**Task**. Retype every one of the entries below word for word, leaving nothing out and changing nothing.

::: Records to use

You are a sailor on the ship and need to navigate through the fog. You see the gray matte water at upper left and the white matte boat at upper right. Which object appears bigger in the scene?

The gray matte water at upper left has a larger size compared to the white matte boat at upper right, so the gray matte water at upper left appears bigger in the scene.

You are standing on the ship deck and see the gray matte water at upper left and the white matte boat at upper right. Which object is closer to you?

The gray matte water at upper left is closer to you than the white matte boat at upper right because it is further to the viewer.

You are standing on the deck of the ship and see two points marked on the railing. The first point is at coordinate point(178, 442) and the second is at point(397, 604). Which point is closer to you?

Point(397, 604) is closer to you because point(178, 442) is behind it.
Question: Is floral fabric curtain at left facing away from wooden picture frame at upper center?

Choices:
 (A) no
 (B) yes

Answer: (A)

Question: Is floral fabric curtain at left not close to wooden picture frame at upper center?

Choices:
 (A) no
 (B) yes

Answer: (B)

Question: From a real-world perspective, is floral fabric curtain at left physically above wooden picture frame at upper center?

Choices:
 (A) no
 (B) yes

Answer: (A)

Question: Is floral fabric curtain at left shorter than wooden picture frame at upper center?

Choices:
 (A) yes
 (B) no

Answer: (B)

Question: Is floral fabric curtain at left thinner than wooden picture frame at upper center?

::::::

**Solution**.
You are a sailor on the ship and need to navigate through the fog. You see the gray matte water at upper left and the white matte boat at upper right. Which object appears bigger in the scene?

The gray matte water at upper left has a larger size compared to the white matte boat at upper right, so the gray matte water at upper left appears bigger in the scene.

You are standing on the ship deck and see the gray matte water at upper left and the white matte boat at upper right. Which object is closer to you?

The gray matte water at upper left is closer to you than the white matte boat at upper right because it is further to the viewer.

You are standing on the deck of the ship and see two points marked on the railing. The first point is at coordinate point(178, 442) and the second is at point(397, 604). Which point is closer to you?

Point(397, 604) is closer to you because point(178, 442) is behind it.
Question: Is floral fabric curtain at left facing away from wooden picture frame at upper center?

Choices:
 (A) no
 (B) yes

Answer: (A)

Question: Is floral fabric curtain at left not close to wooden picture frame at upper center?

Choices:
 (A) no
 (B) yes

Answer: (B)

Question: From a real-world perspective, is floral fabric curtain at left physically above wooden picture frame at upper center?

Choices:
 (A) no
 (B) yes

Answer: (A)

Question: Is floral fabric curtain at left shorter than wooden picture frame at upper center?

Choices:
 (A) yes
 (B) no

Answer: (B)

Question: Is floral fabric curtain at left thinner than wooden picture frame at upper center?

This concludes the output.